◆ What you are asked to do ◆
Show every line of the material that follows in which the word "yellow" occurs.

◆ Records shown ◆
-------
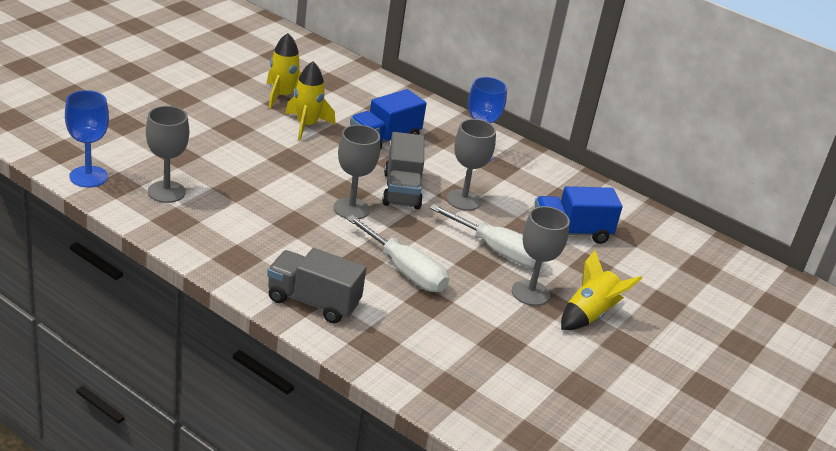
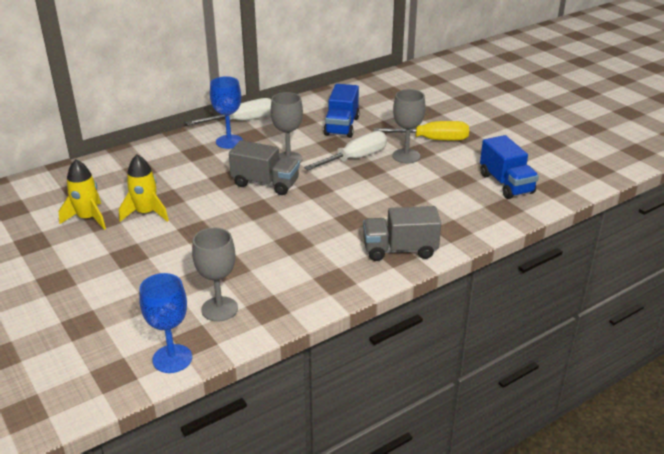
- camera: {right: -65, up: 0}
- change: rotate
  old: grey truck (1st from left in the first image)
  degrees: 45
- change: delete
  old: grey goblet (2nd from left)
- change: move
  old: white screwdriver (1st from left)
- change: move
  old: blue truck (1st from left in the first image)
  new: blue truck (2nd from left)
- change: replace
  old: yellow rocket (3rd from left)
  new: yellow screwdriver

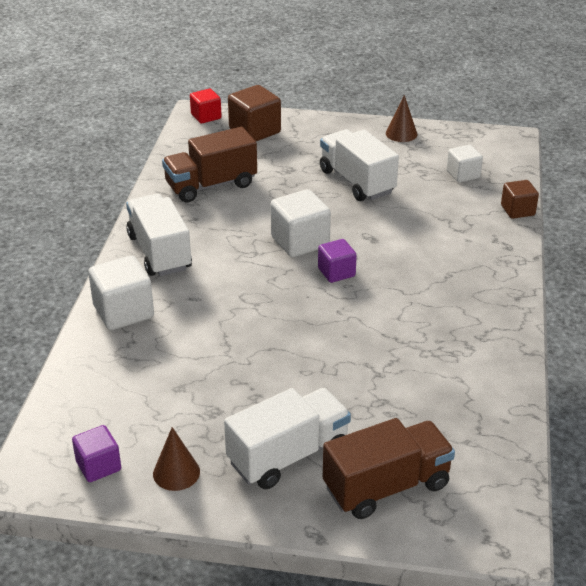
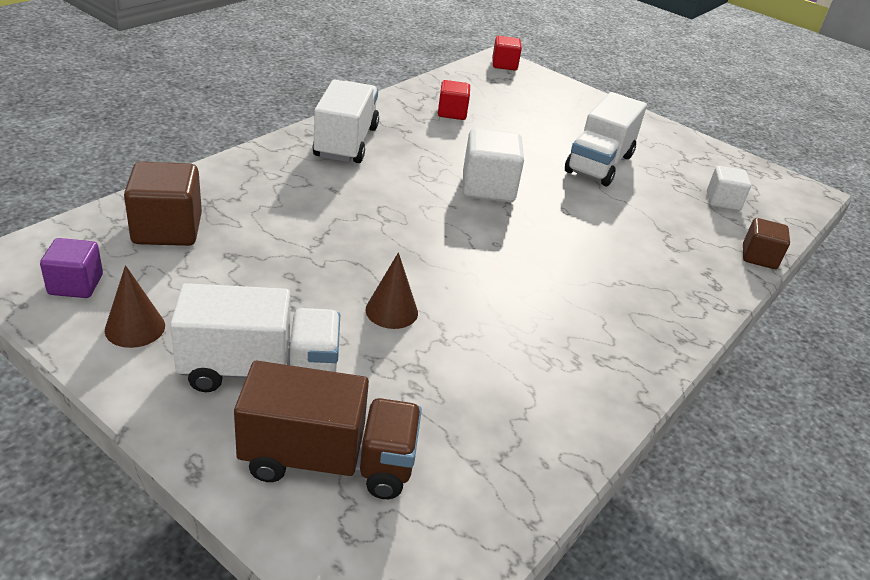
- camera: {right: 25, up: 0}
- change: delete
  old: white cube (1st from left)
- change: replace
  old: brown truck (1st from left)
  new: red cube (1st from left)
- change: move
  old: brown cube (1st from left)
- change: delete
  old: purple cube (2nd from left)
- change: rotate
  old: white truck (3rd from left)
  degrees: -150
- change: move
  old: brown cone (2nd from left)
-------
◆ Written response ◆
  old: yellow rocket (3rd from left)
  new: yellow screwdriver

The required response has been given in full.